Collection entries:

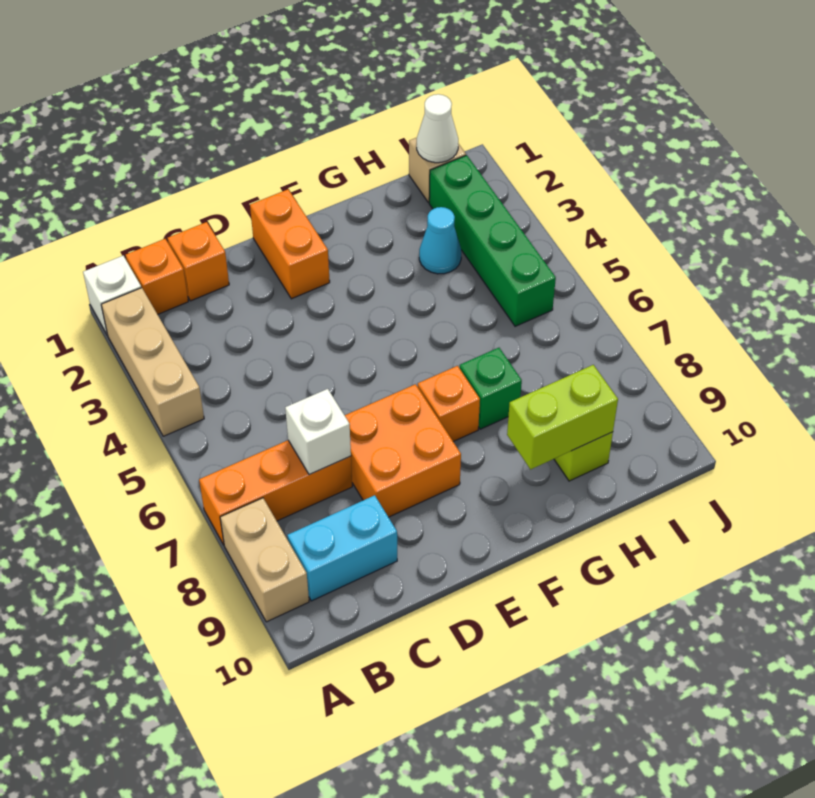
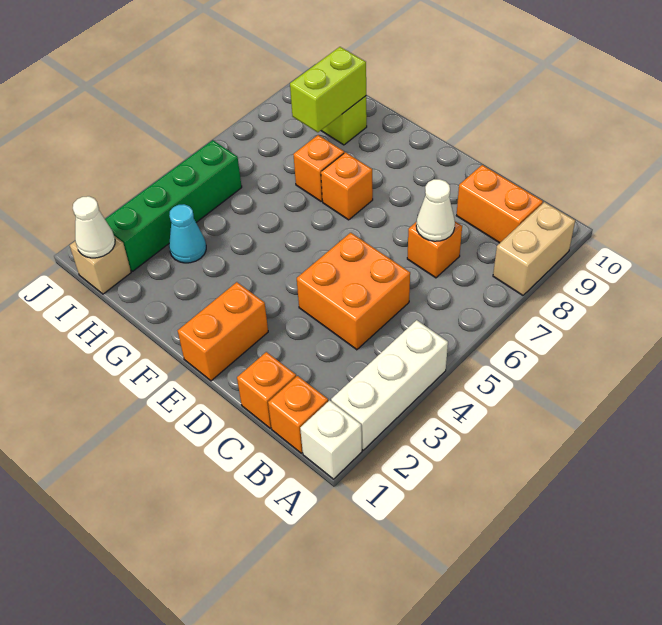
tan 1x3 brick [101,288,204,436] -> white 1x3 brick [331,320,448,450]
orange 1x3 brick [199,440,352,545] -> orange 1x1 brick [407,222,462,278]
cyan 1x2 brick [287,495,397,601] -> orange 1x2 brick [456,165,543,243]
white 1x1 brick [285,389,351,475] -> white 1x1 cone [416,179,455,241]
orange 2x2 brick [345,384,461,517] -> orange 2x2 brick moved to [297,233,410,350]
green 1x1 brick [460,348,522,429] -> orange 1x1 brick [293,135,344,201]
lime 1x2 brick [507,365,618,469] -> lime 1x2 brick turned to [290,47,366,132]

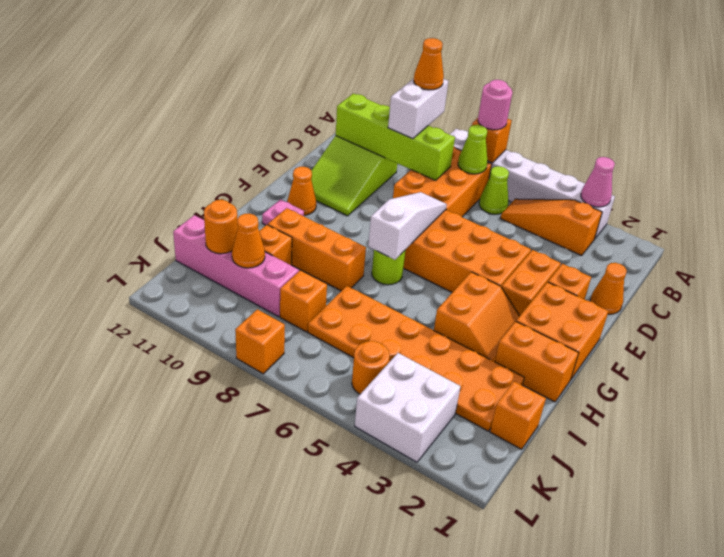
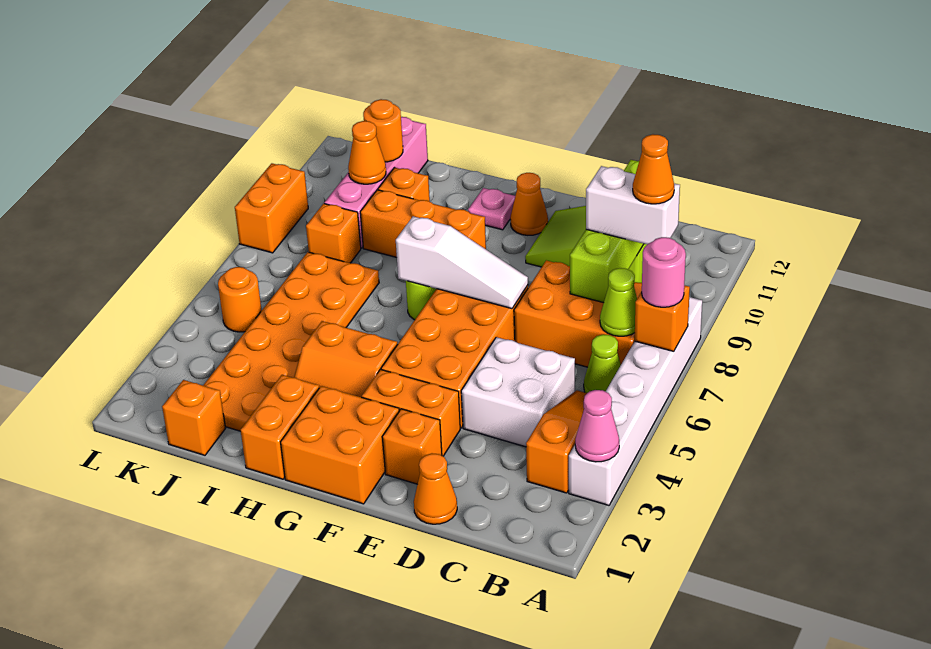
orange 1x3 brick [268,208,366,291] -> orange 1x3 brick turned to [360,190,486,257]
white 2x2 brick [355,353,461,462] -> white 2x2 brick moved to [461,337,575,447]
orange 1x1 brick [235,309,285,374] -> orange 1x2 brick [235,163,308,253]

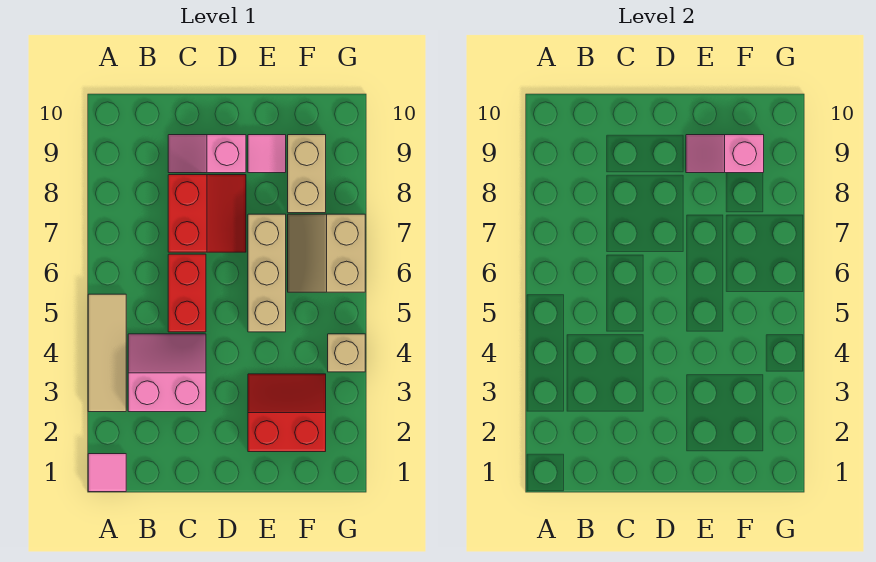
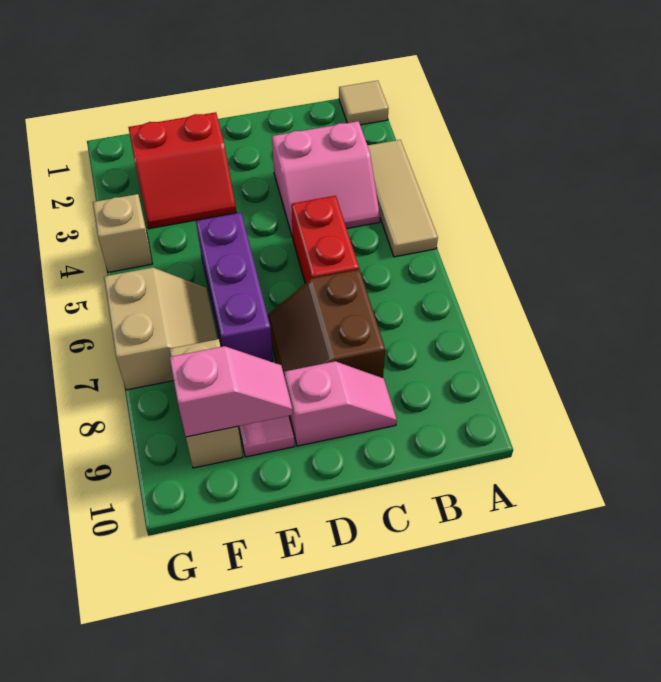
pink 1x1 tile [88,454,126,492] -> tan 1x1 tile [339,81,389,125]
red 2x2 slope [168,175,246,252] -> brown 2x2 slope [268,270,385,378]
tan 1x3 brick [248,214,286,332] -> purple 1x3 brick [196,213,273,361]

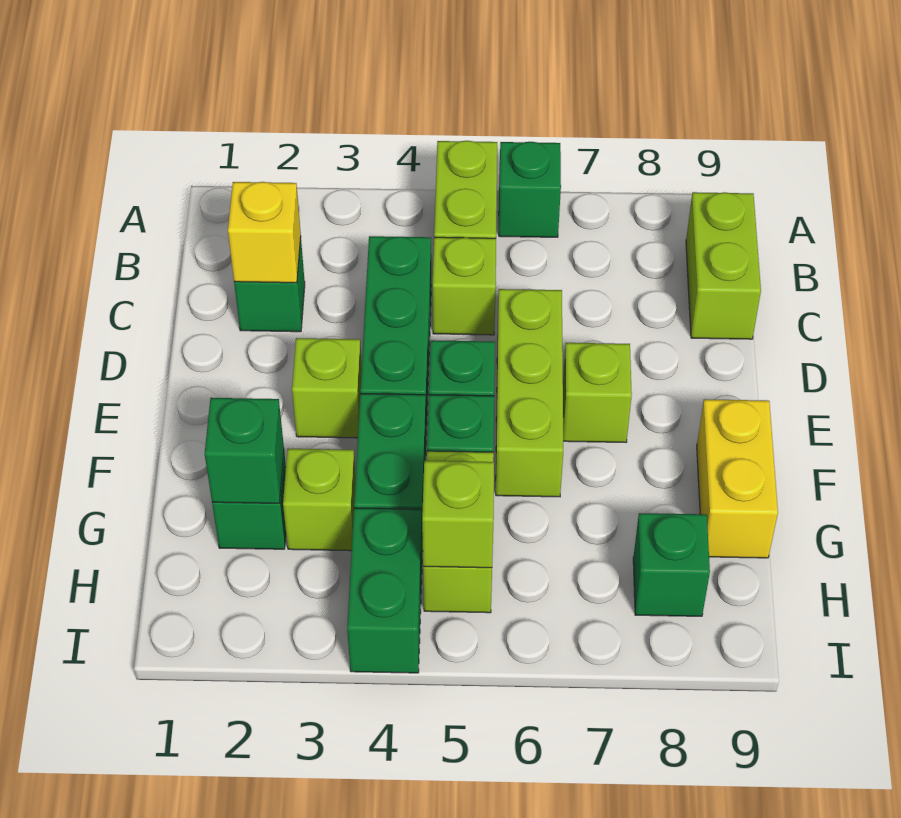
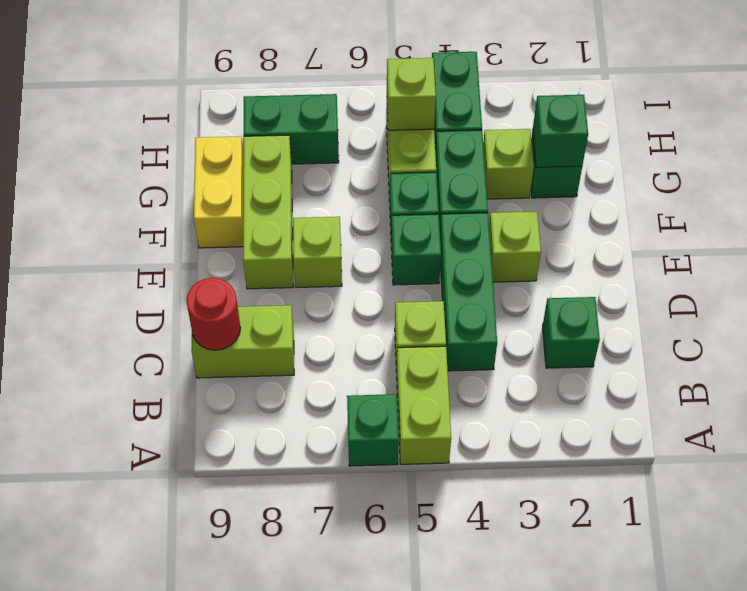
lime 1x2 brick [686,192,761,339] -> lime 1x2 brick turned to [191,305,294,378]
yellow 1x1 brick [228,182,301,283] -> none
none -> red 1x1 round brick [186,278,240,350]
lime 1x3 brick [496,289,563,497] -> lime 1x3 brick moved to [243,135,293,289]
green 1x1 brick [633,513,710,616] -> green 1x2 brick [244,94,339,164]

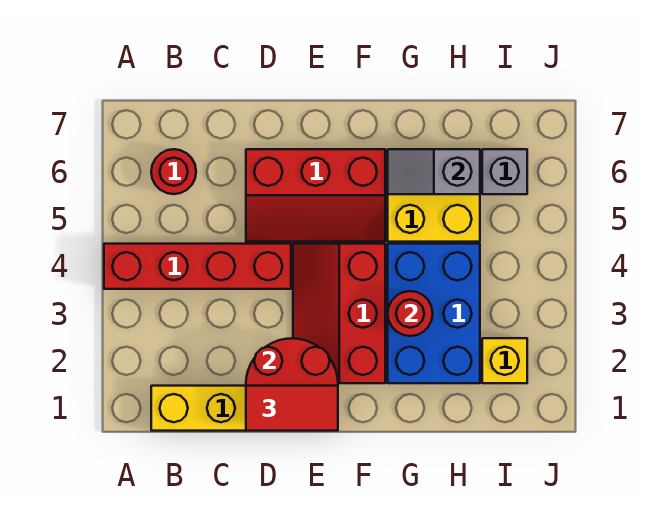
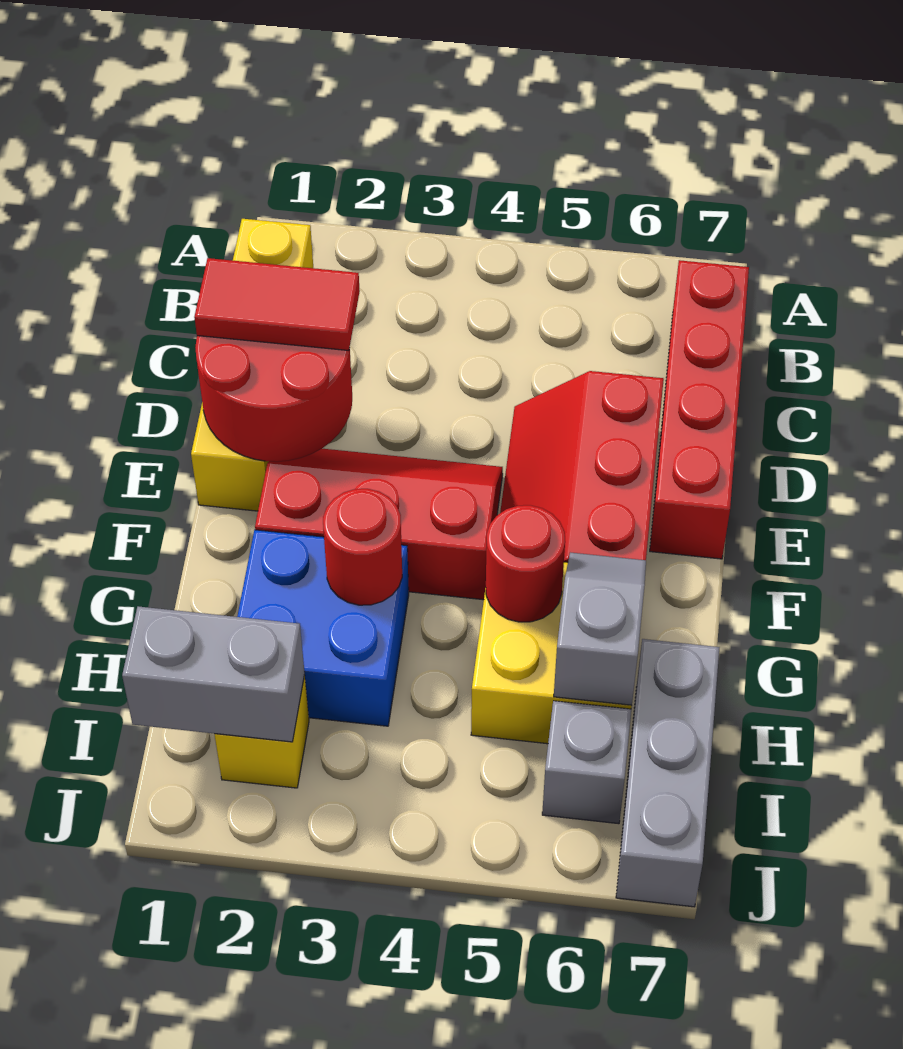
red 1x4 brick [104,244,291,289] -> red 1x4 brick moved to [650,260,749,559]
red 1x1 round brick [151,149,196,194] -> red 1x1 round brick moved to [486,505,565,622]
red 1x2 tile [246,386,338,431] -> red 1x2 tile turned to [194,258,360,351]
blue 2x3 brick [388,244,480,383] -> blue 2x2 brick [237,530,409,726]
none -> grey 1x3 brick [616,639,719,907]
none -> grey 1x2 brick [122,606,305,742]

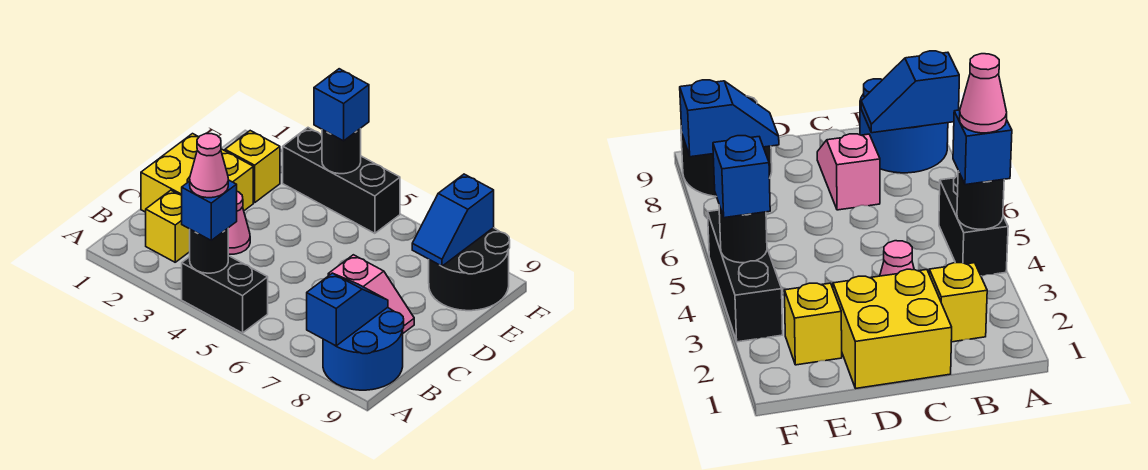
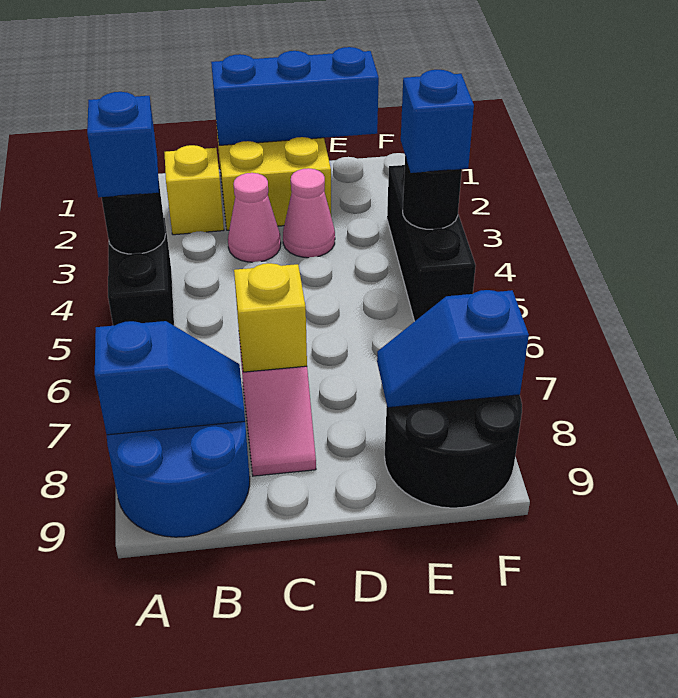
pink 1x1 cone [190,134,228,198] -> pink 1x1 cone moved to [283,168,335,258]
none -> blue 1x3 brick [211,47,379,145]
yellow 1x1 brick [225,131,280,203] -> yellow 1x1 brick moved to [234,263,307,372]

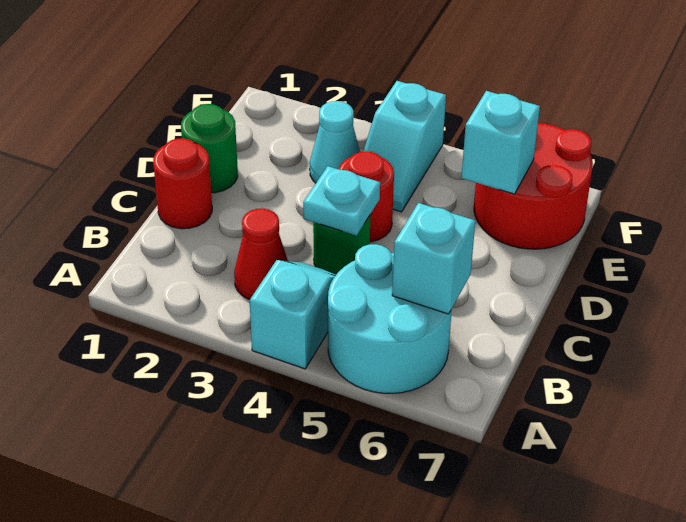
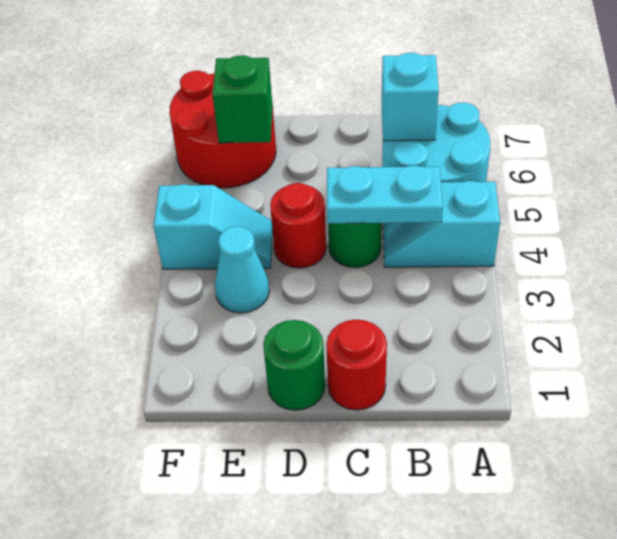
red 1x1 cone [234,208,288,299] -> none
cyan 1x1 plate [303,166,380,236] -> cyan 1x2 plate [327,166,443,224]
cyan 1x1 brick [461,91,540,194] -> green 1x1 brick [212,55,273,143]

• [Exercise description] Only an exact copy of the entries, with no pictures, is expected as the answer.

• [Result below]
tan 1x3 brick [101,288,204,436] -> white 1x3 brick [331,320,448,450]
orange 1x3 brick [199,440,352,545] -> orange 1x1 brick [407,222,462,278]
cyan 1x2 brick [287,495,397,601] -> orange 1x2 brick [456,165,543,243]
white 1x1 brick [285,389,351,475] -> white 1x1 cone [416,179,455,241]
orange 2x2 brick [345,384,461,517] -> orange 2x2 brick moved to [297,233,410,350]
green 1x1 brick [460,348,522,429] -> orange 1x1 brick [293,135,344,201]
lime 1x2 brick [507,365,618,469] -> lime 1x2 brick turned to [290,47,366,132]

orange 1x3 brick [268,208,366,291] -> orange 1x3 brick turned to [360,190,486,257]
white 2x2 brick [355,353,461,462] -> white 2x2 brick moved to [461,337,575,447]
orange 1x1 brick [235,309,285,374] -> orange 1x2 brick [235,163,308,253]

pink 1x1 tile [88,454,126,492] -> tan 1x1 tile [339,81,389,125]
red 2x2 slope [168,175,246,252] -> brown 2x2 slope [268,270,385,378]
tan 1x3 brick [248,214,286,332] -> purple 1x3 brick [196,213,273,361]

lime 1x2 brick [686,192,761,339] -> lime 1x2 brick turned to [191,305,294,378]
yellow 1x1 brick [228,182,301,283] -> none
none -> red 1x1 round brick [186,278,240,350]
lime 1x3 brick [496,289,563,497] -> lime 1x3 brick moved to [243,135,293,289]
green 1x1 brick [633,513,710,616] -> green 1x2 brick [244,94,339,164]

red 1x4 brick [104,244,291,289] -> red 1x4 brick moved to [650,260,749,559]
red 1x1 round brick [151,149,196,194] -> red 1x1 round brick moved to [486,505,565,622]
red 1x2 tile [246,386,338,431] -> red 1x2 tile turned to [194,258,360,351]
blue 2x3 brick [388,244,480,383] -> blue 2x2 brick [237,530,409,726]
none -> grey 1x3 brick [616,639,719,907]
none -> grey 1x2 brick [122,606,305,742]

pink 1x1 cone [190,134,228,198] -> pink 1x1 cone moved to [283,168,335,258]
none -> blue 1x3 brick [211,47,379,145]
yellow 1x1 brick [225,131,280,203] -> yellow 1x1 brick moved to [234,263,307,372]

red 1x1 cone [234,208,288,299] -> none
cyan 1x1 plate [303,166,380,236] -> cyan 1x2 plate [327,166,443,224]
cyan 1x1 brick [461,91,540,194] -> green 1x1 brick [212,55,273,143]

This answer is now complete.